• WORK TO COMPLETE
Would you copy out only the lines from the one with "R6: 2.2k (GND, U2/PB1) -> 2.2k (3V3, U2/PB1)" to the end of the records, exactly as they stand?

══ EXCERPTED RECORDS

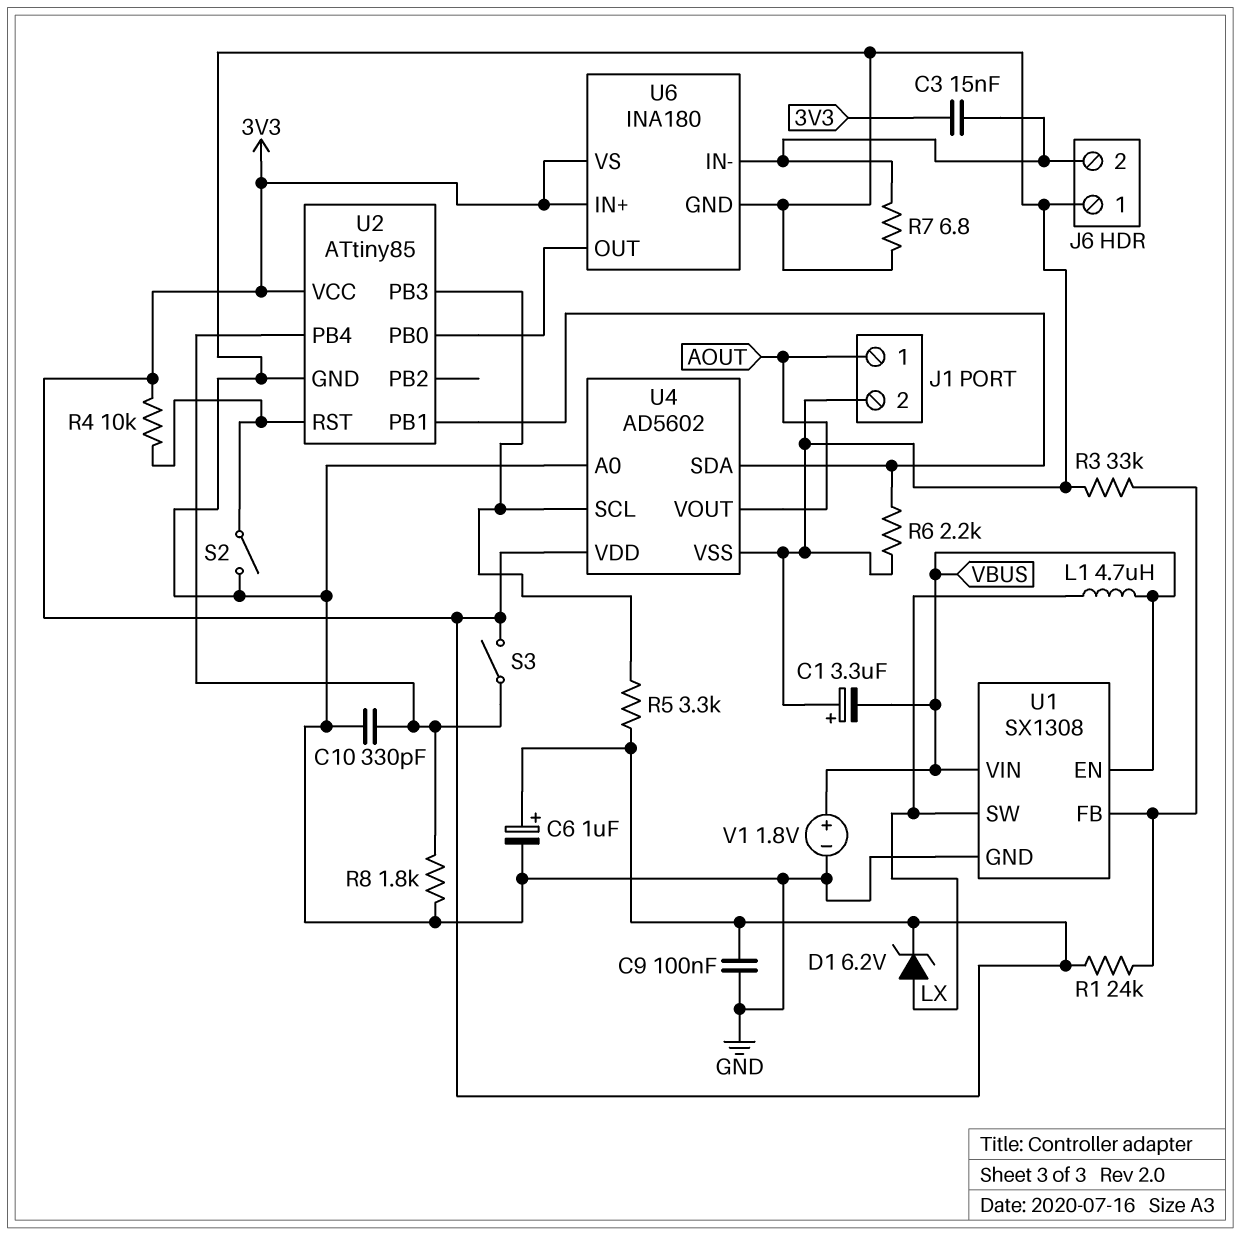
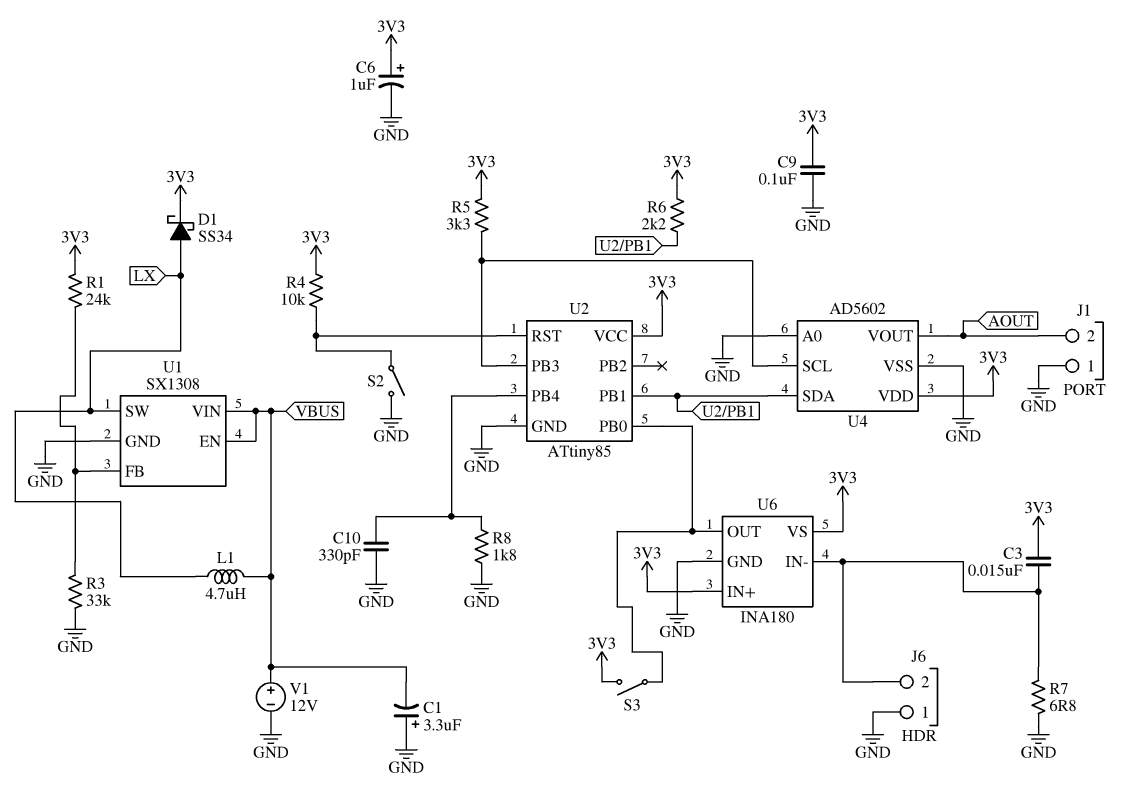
D1: zener 6.2V (A LX, K 3V3) -> schottky SS34 (A LX, K 3V3)
J1 pin 1: AOUT -> GND
J1 pin 2: GND -> AOUT
R6: 2.2k (GND, U2/PB1) -> 2.2k (3V3, U2/PB1)
S3: switch (3V3, U2/PB4) -> switch (3V3, U2/PB0)
V1: 1.8V (plus VBUS, minus GND) -> 12V (plus VBUS, minus GND)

════

• RESPONSE
R6: 2.2k (GND, U2/PB1) -> 2.2k (3V3, U2/PB1)
S3: switch (3V3, U2/PB4) -> switch (3V3, U2/PB0)
V1: 1.8V (plus VBUS, minus GND) -> 12V (plus VBUS, minus GND)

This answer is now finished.